[Provided entries]:
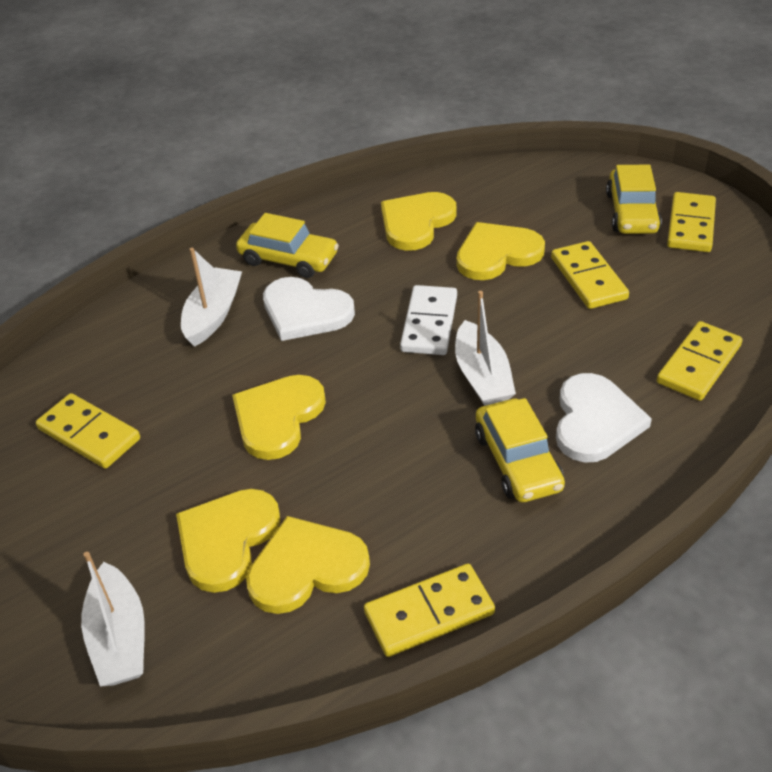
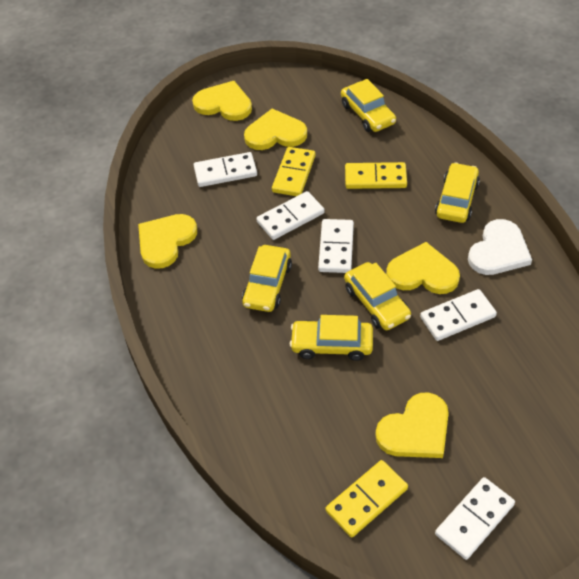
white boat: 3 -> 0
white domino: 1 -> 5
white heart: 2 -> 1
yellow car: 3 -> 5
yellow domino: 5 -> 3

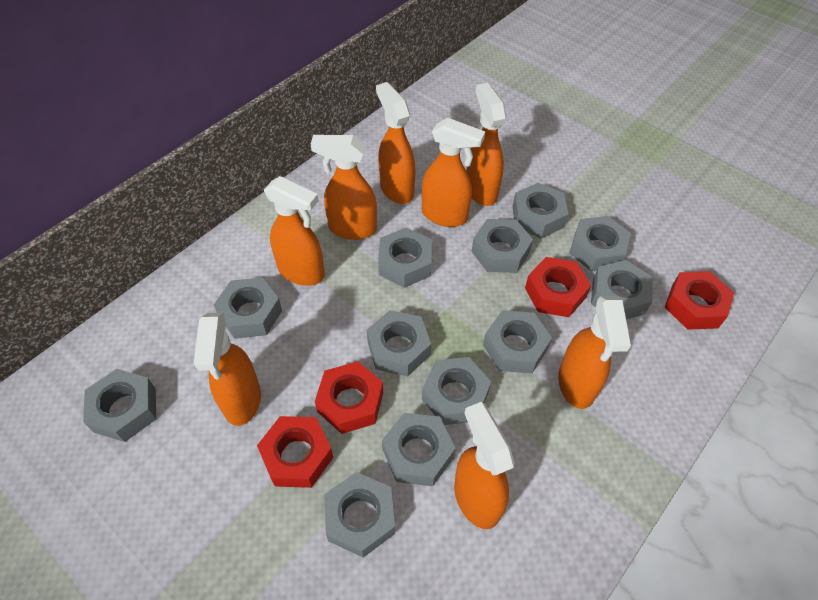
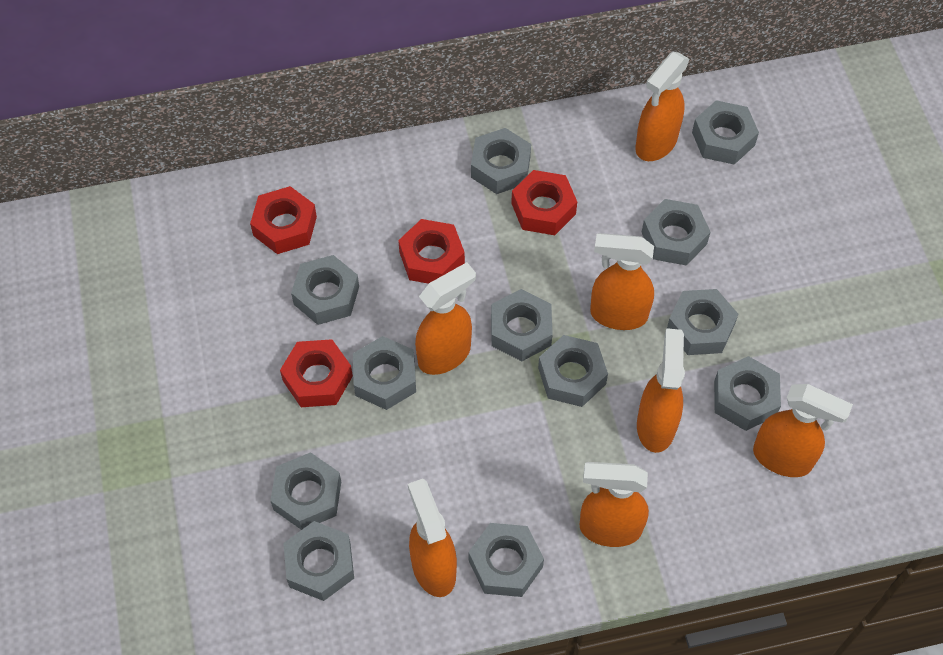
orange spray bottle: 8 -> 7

[Instructions for the task]:
After removing the pictures, set down every record above exactly as it stands.

[Answer]:
white boat: 3 -> 0
white domino: 1 -> 5
white heart: 2 -> 1
yellow car: 3 -> 5
yellow domino: 5 -> 3

orange spray bottle: 8 -> 7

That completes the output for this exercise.